[Opening INPUT DATA section]

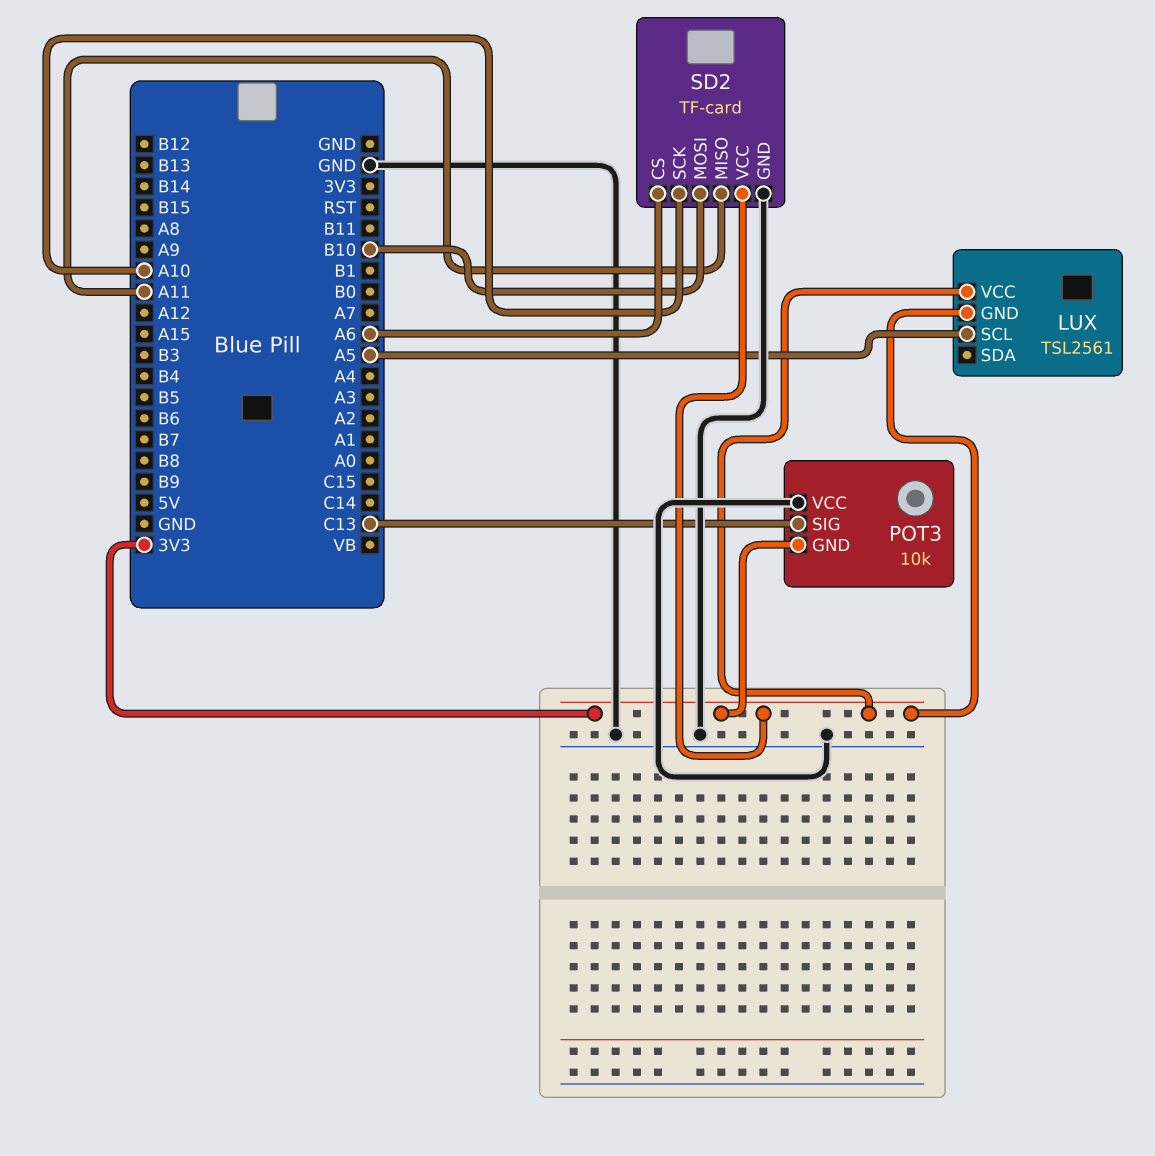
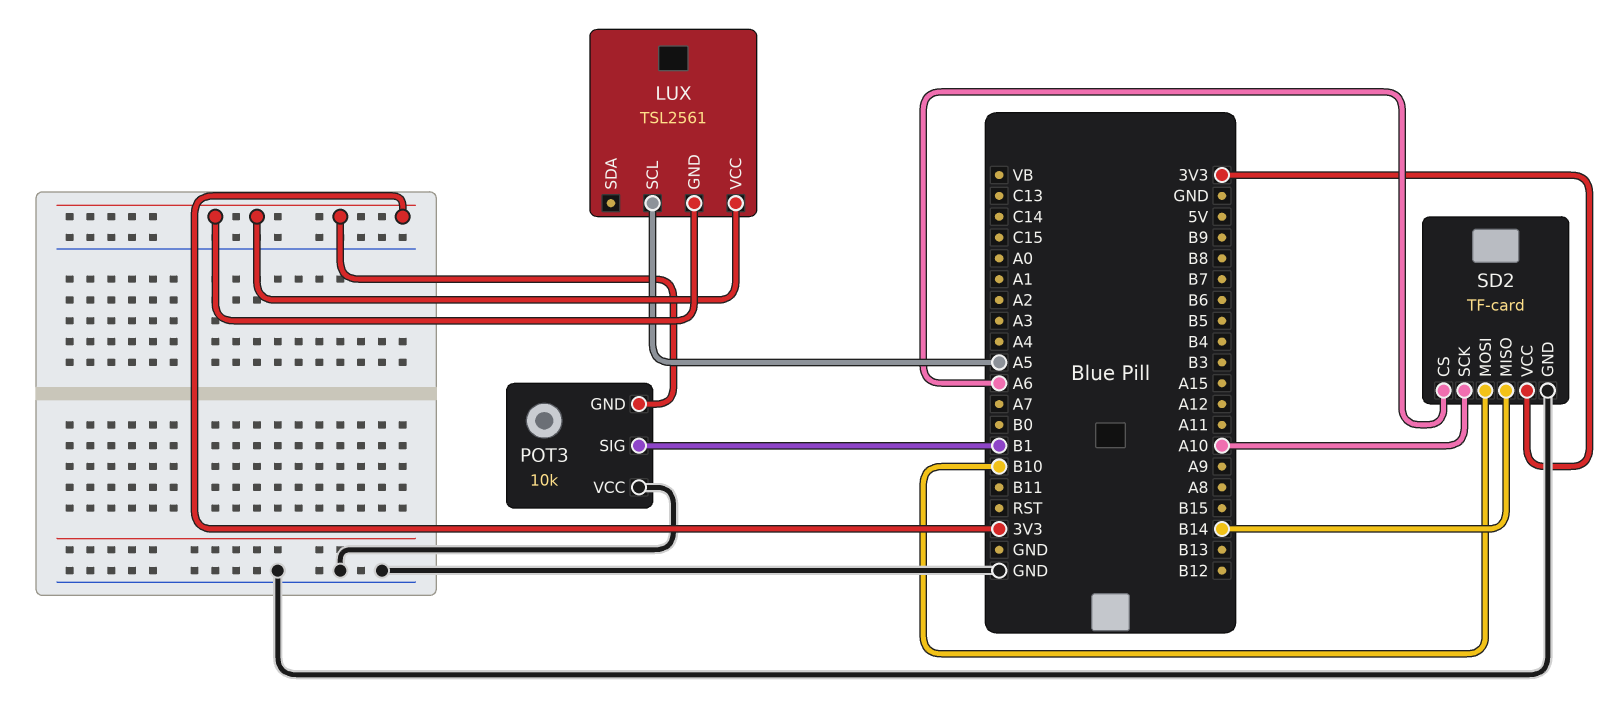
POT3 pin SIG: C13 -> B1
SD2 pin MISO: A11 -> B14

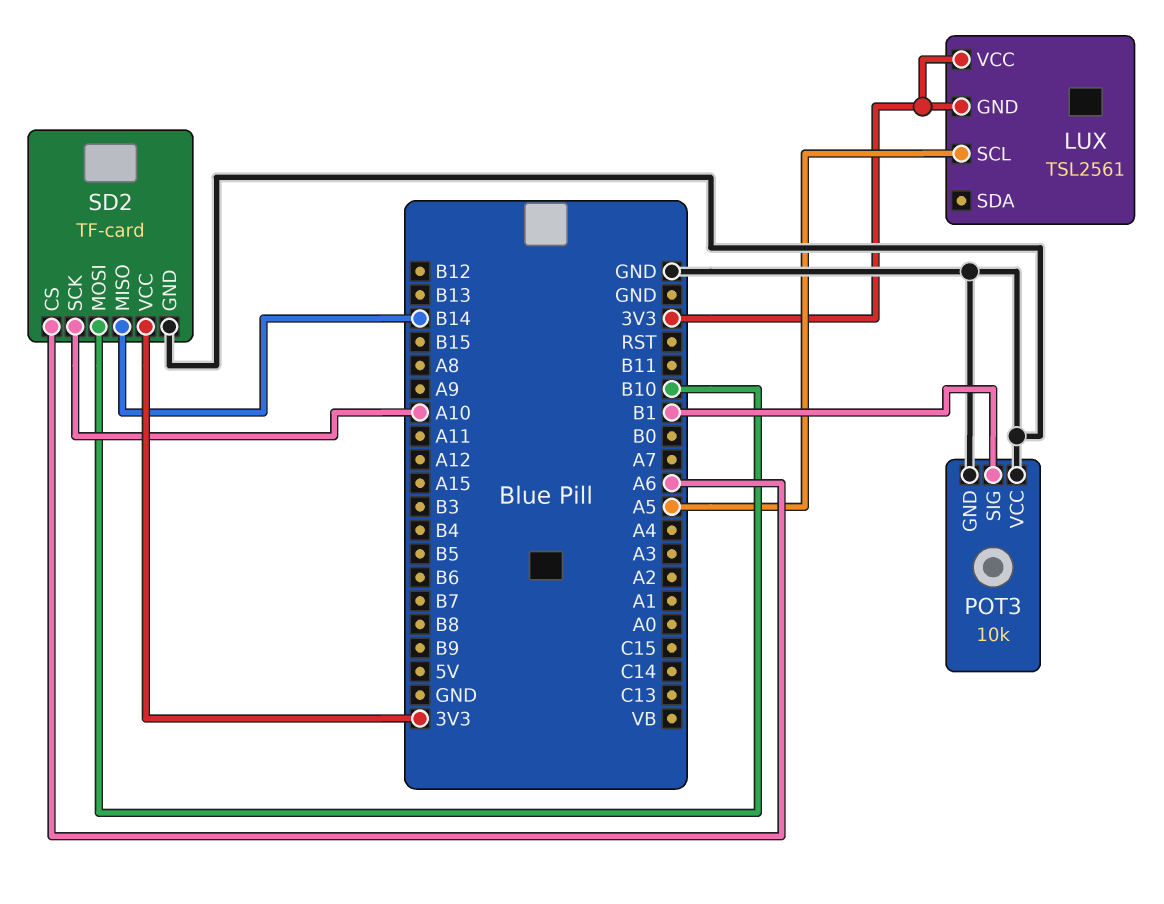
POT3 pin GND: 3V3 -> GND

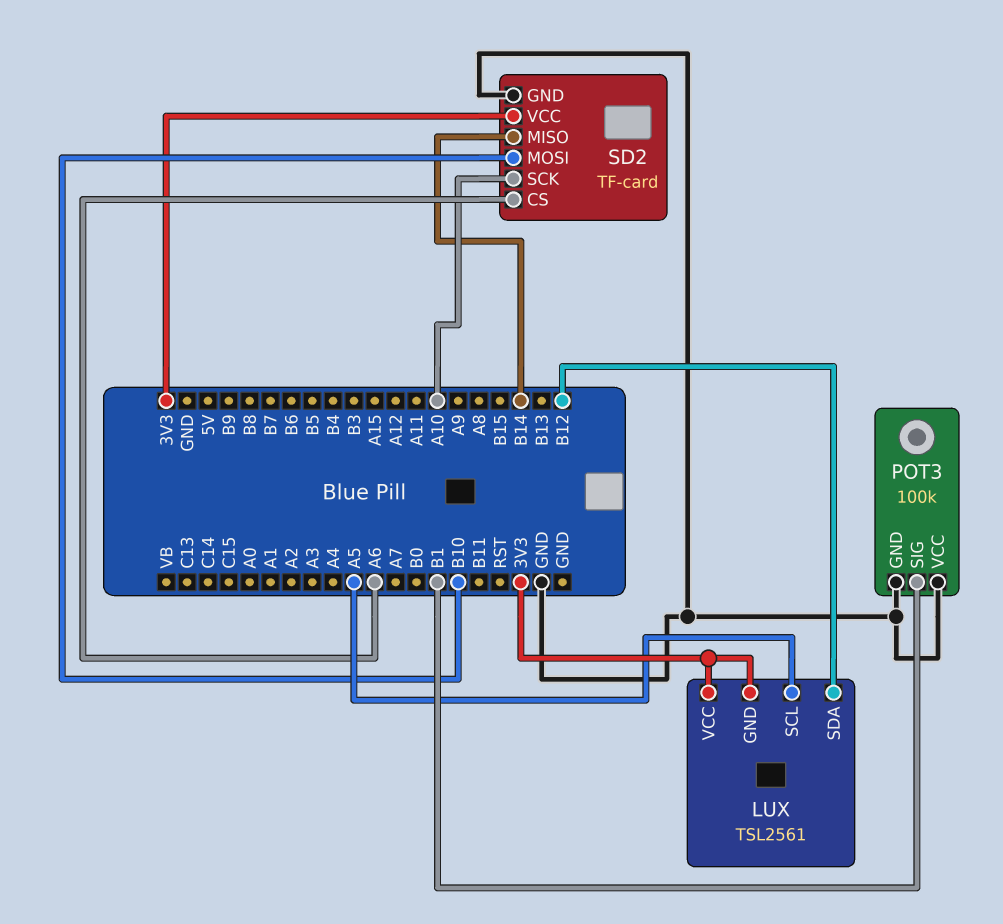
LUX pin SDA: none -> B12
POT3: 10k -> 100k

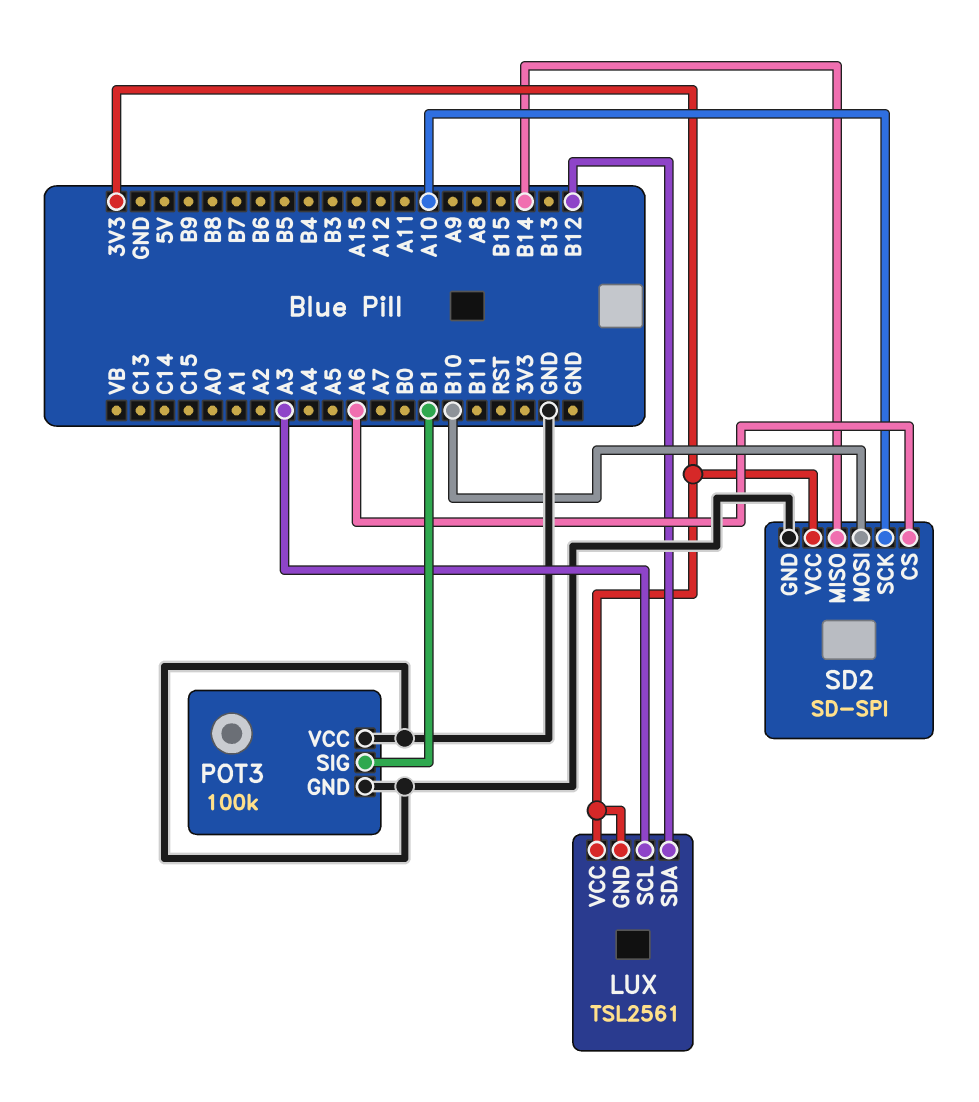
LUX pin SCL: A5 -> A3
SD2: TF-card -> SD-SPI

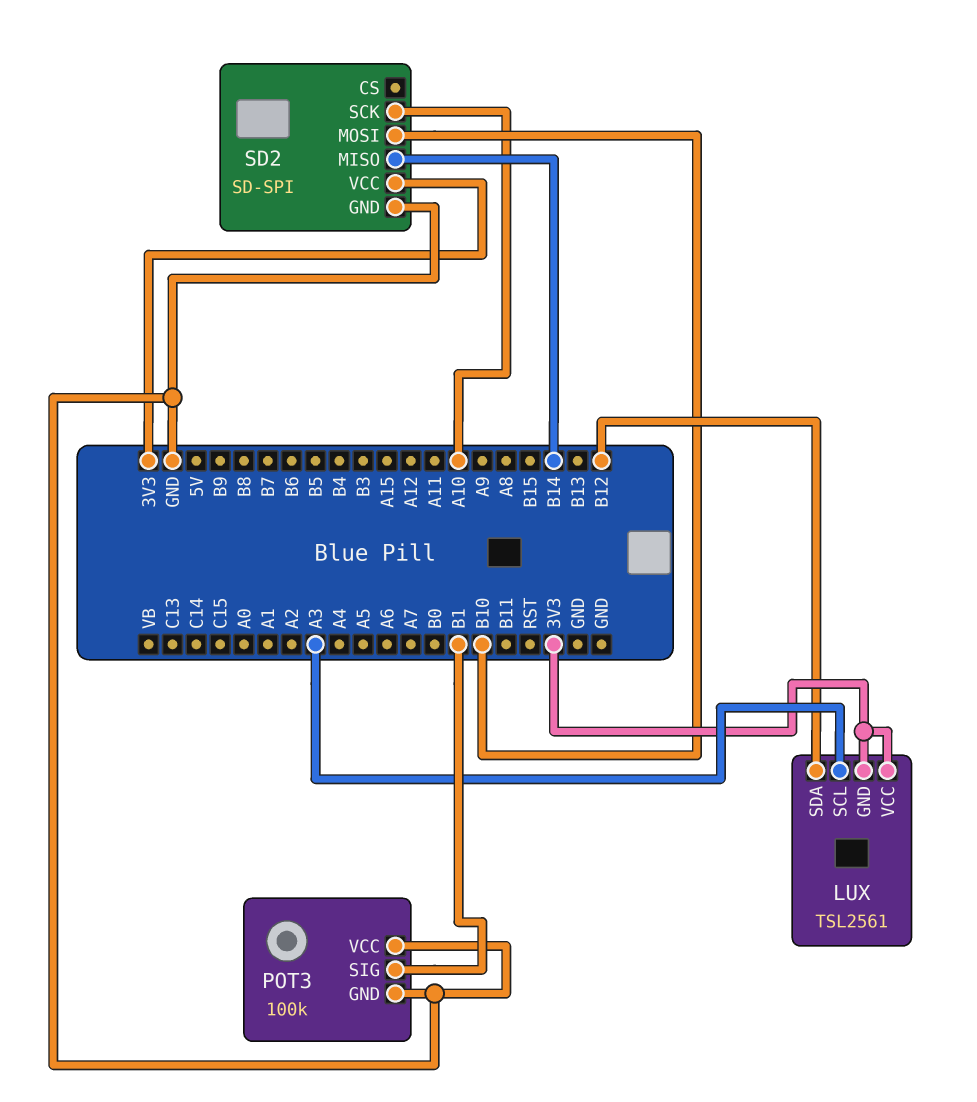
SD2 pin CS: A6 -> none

[Closing INPUT DATA section]

TASK INSTRUCTIONS: Read the listing. Report every line that includes the word "none".

YOUR RESPONSE:
LUX pin SDA: none -> B12
SD2 pin CS: A6 -> none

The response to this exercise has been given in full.